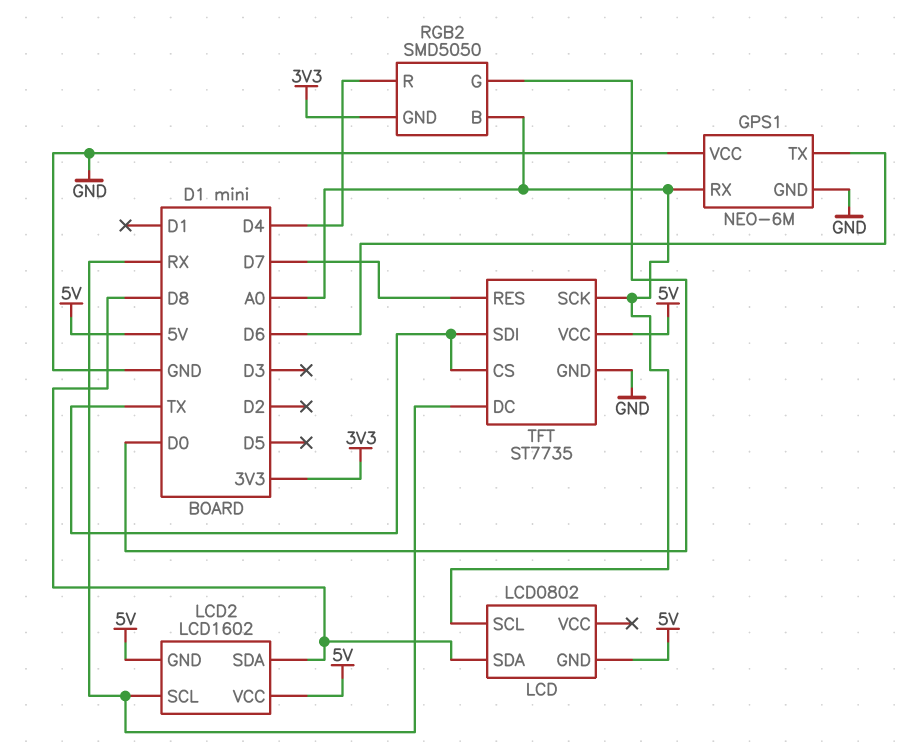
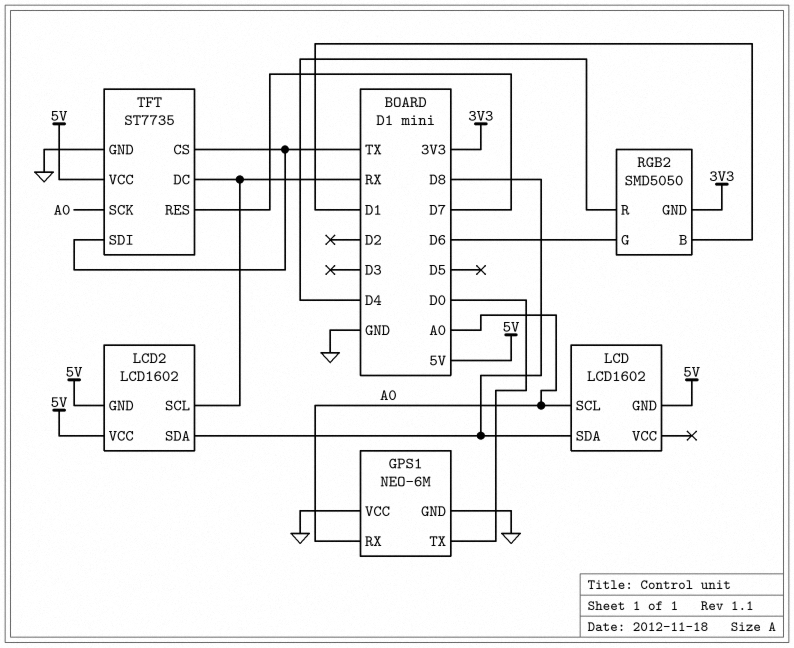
GPS1 pin TX: D6 -> D0
LCD: LCD0802 -> LCD1602
RGB2 pin B: A0 -> D1
RGB2 pin G: D0 -> D6

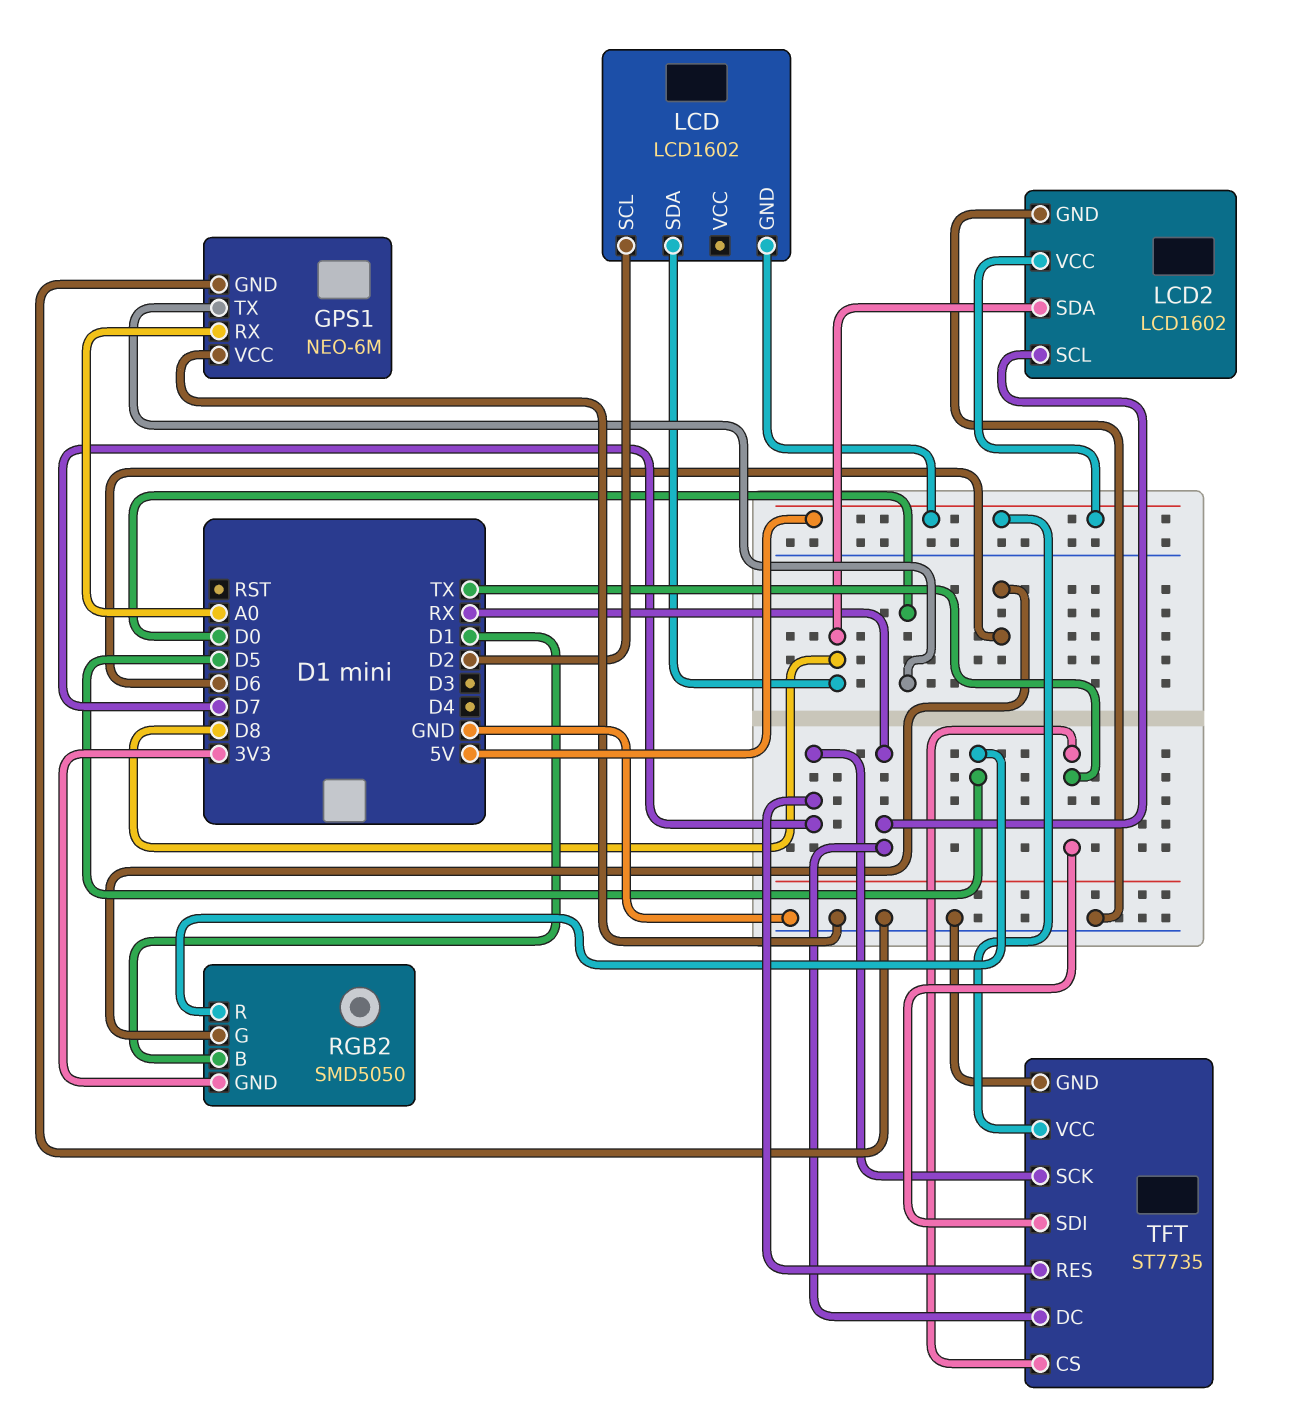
LCD pin SCL: A0 -> D2
LCD2 pin GND: 5V -> GND
RGB2 pin R: D4 -> D5
TFT pin SCK: A0 -> D7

::::::::::

#### EXERCISE INSTRUCTIONS
Going through the records above line by line, transcribe each one exactly and skip any pictures.

#### OUTPUT FOR THIS EXERCISE
GPS1 pin TX: D6 -> D0
LCD: LCD0802 -> LCD1602
RGB2 pin B: A0 -> D1
RGB2 pin G: D0 -> D6

LCD pin SCL: A0 -> D2
LCD2 pin GND: 5V -> GND
RGB2 pin R: D4 -> D5
TFT pin SCK: A0 -> D7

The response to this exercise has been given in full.